PROBLEM DESCRIPTION | From the entries below, return only the lines starting at the one that contains "black hat: 10 -> 7" and ending at the one that contains "turquoise soap dispenser: 6 -> 4", exactly as they stand.

INPUT FOR THIS TASK |

□ □ □ □ □

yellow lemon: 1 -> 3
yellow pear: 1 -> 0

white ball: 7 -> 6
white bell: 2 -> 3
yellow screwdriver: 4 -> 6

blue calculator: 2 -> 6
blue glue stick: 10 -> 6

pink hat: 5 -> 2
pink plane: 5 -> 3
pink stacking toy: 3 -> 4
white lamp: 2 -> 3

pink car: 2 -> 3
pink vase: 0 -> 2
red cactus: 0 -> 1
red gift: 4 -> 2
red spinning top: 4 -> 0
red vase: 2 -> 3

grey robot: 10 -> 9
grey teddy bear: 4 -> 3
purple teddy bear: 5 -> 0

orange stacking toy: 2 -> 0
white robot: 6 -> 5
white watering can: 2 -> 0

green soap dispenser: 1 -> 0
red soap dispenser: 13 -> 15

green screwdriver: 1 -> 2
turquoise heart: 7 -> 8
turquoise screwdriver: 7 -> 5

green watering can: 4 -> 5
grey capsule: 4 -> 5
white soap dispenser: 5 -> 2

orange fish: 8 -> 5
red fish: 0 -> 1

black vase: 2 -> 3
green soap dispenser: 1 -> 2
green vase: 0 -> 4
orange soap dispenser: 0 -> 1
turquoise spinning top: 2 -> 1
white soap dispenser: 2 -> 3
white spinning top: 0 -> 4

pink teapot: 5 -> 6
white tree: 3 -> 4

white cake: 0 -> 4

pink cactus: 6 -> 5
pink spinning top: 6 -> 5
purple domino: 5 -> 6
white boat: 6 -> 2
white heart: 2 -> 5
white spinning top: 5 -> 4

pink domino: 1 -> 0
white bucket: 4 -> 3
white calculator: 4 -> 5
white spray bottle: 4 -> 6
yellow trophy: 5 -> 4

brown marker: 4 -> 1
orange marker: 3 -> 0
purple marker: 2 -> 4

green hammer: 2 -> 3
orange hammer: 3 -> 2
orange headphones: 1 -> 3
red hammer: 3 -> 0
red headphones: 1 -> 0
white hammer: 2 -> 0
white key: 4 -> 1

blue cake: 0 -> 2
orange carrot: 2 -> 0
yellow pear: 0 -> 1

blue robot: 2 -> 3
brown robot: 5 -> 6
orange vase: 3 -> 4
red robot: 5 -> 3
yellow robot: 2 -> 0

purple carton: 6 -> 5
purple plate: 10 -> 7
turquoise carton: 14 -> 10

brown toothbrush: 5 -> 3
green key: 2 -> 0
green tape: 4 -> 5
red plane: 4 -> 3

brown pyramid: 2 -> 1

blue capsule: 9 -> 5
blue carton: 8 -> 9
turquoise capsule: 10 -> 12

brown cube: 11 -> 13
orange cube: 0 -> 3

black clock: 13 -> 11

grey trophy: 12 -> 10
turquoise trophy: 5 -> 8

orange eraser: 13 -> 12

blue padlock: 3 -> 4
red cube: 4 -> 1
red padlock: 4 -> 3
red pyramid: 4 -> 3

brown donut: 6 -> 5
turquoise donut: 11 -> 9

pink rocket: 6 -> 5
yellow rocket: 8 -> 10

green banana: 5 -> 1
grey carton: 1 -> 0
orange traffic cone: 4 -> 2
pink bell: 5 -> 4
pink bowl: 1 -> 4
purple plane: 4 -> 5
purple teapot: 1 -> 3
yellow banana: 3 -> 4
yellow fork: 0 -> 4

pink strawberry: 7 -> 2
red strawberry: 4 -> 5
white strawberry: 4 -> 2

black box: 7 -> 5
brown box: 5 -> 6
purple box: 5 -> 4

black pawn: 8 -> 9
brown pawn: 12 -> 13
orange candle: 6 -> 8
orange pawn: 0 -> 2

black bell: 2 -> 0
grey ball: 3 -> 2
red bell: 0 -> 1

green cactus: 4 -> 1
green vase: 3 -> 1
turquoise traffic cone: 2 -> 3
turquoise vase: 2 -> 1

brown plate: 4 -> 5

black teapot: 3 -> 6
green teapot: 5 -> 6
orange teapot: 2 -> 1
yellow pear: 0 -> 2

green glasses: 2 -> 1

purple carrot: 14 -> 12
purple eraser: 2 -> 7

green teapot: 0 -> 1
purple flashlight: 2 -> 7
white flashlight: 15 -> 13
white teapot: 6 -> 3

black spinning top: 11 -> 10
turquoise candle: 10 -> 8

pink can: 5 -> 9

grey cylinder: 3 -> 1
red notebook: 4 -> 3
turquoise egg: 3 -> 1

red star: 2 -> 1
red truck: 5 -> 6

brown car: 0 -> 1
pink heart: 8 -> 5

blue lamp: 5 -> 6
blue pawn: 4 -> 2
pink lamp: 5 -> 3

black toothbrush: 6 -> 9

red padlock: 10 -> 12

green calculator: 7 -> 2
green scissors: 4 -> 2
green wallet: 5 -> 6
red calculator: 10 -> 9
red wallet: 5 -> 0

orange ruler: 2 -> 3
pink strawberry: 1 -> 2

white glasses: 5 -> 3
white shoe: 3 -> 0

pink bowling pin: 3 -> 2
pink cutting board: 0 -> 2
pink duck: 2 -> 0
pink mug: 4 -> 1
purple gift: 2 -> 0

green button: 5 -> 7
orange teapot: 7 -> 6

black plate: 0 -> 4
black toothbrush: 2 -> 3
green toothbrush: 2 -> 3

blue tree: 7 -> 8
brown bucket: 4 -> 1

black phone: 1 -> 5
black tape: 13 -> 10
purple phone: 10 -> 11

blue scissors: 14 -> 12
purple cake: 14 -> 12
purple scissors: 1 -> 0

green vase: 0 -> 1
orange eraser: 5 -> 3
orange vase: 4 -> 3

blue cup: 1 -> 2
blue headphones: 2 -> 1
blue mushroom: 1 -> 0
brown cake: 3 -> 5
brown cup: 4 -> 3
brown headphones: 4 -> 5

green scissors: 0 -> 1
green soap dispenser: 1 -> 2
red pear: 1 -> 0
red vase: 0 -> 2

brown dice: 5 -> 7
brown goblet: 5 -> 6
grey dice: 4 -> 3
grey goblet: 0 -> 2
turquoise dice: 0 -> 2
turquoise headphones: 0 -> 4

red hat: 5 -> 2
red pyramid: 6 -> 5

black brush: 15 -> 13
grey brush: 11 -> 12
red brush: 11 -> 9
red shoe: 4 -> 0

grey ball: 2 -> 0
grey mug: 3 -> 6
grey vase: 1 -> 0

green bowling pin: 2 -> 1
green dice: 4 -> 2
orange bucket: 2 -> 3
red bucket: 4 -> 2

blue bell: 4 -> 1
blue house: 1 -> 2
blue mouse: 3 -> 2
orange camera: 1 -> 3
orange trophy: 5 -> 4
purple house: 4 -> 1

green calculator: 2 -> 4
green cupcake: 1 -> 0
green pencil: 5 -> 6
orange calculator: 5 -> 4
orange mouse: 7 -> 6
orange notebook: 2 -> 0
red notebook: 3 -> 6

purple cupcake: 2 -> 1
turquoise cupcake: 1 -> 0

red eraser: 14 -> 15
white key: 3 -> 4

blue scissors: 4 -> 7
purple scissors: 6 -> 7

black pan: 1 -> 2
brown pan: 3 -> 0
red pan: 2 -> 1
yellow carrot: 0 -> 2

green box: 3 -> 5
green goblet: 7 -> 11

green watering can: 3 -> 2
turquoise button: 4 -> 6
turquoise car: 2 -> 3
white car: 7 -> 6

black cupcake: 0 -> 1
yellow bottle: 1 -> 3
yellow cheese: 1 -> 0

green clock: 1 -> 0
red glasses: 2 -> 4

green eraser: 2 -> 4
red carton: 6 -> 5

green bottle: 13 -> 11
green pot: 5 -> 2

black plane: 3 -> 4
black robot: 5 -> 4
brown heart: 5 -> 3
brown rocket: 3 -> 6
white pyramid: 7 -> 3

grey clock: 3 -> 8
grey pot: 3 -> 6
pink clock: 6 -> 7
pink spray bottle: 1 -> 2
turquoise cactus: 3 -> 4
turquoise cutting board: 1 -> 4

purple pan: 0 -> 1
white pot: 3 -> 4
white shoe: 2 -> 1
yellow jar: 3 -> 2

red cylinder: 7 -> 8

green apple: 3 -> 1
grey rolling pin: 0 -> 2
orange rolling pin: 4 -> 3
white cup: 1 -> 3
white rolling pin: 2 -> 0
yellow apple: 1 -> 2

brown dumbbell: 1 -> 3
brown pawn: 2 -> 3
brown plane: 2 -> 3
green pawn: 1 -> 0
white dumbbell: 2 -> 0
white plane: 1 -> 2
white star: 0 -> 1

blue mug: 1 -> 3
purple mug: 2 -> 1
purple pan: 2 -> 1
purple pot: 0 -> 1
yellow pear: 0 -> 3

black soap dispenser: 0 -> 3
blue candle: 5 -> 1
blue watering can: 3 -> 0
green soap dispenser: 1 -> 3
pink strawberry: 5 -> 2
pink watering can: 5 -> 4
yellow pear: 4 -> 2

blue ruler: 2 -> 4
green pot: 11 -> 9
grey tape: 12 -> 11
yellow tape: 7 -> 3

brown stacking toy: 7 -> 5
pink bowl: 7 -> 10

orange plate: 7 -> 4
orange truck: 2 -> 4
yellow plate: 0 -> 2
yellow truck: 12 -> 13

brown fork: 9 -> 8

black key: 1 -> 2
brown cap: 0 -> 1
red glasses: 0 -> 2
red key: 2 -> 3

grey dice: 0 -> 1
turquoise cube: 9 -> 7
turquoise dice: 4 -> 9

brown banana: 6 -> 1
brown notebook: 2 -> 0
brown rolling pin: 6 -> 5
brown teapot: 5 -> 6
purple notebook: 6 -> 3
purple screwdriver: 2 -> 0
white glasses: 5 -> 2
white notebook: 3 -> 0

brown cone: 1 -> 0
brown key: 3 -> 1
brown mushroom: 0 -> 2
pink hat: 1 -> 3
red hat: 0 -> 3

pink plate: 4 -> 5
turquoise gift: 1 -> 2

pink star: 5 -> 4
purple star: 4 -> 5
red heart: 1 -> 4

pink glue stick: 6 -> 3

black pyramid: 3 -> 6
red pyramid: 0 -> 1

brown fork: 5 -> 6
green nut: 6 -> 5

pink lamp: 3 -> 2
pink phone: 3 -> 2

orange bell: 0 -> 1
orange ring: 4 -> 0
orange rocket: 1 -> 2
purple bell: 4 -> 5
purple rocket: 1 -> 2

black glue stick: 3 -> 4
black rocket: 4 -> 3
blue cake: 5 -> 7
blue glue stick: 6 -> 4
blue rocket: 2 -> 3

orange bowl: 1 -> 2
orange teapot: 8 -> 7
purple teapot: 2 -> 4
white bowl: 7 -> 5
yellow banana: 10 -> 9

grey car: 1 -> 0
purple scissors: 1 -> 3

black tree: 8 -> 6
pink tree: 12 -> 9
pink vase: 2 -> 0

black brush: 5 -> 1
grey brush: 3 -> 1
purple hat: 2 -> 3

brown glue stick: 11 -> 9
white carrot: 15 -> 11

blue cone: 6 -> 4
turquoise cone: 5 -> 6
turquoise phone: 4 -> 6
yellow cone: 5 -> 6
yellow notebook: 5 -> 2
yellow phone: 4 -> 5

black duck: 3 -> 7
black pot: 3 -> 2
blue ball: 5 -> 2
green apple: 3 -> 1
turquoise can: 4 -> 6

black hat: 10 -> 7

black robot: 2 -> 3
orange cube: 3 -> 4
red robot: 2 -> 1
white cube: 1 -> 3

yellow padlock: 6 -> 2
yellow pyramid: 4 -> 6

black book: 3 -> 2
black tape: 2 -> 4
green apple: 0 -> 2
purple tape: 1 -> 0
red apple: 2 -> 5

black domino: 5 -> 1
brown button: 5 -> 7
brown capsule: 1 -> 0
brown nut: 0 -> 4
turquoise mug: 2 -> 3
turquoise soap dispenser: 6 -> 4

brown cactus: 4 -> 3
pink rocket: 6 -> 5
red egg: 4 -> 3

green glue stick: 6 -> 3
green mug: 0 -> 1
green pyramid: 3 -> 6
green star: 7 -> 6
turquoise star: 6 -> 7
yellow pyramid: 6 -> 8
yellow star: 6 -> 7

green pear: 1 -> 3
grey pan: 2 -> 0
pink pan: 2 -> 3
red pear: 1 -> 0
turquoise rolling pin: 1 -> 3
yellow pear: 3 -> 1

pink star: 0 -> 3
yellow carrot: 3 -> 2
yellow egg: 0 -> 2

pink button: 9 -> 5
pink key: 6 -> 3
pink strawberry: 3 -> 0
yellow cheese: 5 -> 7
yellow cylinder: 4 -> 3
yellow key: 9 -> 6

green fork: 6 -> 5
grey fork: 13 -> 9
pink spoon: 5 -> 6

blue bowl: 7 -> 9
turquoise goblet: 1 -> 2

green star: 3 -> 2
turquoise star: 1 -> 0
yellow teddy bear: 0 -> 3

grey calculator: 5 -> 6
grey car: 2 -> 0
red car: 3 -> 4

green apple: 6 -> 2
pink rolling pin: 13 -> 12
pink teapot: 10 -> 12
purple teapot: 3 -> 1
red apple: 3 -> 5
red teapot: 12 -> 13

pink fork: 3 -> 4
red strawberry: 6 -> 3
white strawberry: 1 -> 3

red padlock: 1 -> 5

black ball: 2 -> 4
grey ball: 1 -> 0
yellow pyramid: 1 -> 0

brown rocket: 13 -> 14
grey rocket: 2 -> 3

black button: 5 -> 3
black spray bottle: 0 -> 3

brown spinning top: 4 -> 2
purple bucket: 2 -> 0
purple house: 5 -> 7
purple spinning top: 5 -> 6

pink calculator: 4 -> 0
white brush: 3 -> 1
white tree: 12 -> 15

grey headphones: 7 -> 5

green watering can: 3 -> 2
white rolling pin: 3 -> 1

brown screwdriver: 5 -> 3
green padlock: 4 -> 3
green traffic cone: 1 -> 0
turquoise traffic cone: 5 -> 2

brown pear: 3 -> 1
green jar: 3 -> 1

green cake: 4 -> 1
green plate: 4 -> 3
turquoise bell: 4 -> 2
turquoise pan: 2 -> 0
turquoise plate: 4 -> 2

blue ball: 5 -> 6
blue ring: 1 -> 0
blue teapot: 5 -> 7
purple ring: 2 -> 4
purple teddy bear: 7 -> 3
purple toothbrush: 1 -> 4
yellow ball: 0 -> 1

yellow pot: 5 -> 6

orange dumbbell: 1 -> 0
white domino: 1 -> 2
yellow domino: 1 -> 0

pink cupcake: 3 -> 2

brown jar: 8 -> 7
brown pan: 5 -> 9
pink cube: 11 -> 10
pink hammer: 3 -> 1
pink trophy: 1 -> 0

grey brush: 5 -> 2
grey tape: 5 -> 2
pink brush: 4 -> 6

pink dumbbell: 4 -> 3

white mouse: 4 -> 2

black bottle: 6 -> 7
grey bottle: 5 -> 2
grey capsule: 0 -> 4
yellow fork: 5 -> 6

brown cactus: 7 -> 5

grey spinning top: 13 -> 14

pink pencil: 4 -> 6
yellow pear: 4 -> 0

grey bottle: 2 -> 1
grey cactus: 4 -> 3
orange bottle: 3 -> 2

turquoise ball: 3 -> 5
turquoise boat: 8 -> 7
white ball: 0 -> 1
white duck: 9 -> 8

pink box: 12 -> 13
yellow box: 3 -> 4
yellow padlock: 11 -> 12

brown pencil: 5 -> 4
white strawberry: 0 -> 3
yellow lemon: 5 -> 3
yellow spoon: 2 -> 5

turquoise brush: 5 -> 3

□ □ □ □ □

RESULT |
black hat: 10 -> 7

black robot: 2 -> 3
orange cube: 3 -> 4
red robot: 2 -> 1
white cube: 1 -> 3

yellow padlock: 6 -> 2
yellow pyramid: 4 -> 6

black book: 3 -> 2
black tape: 2 -> 4
green apple: 0 -> 2
purple tape: 1 -> 0
red apple: 2 -> 5

black domino: 5 -> 1
brown button: 5 -> 7
brown capsule: 1 -> 0
brown nut: 0 -> 4
turquoise mug: 2 -> 3
turquoise soap dispenser: 6 -> 4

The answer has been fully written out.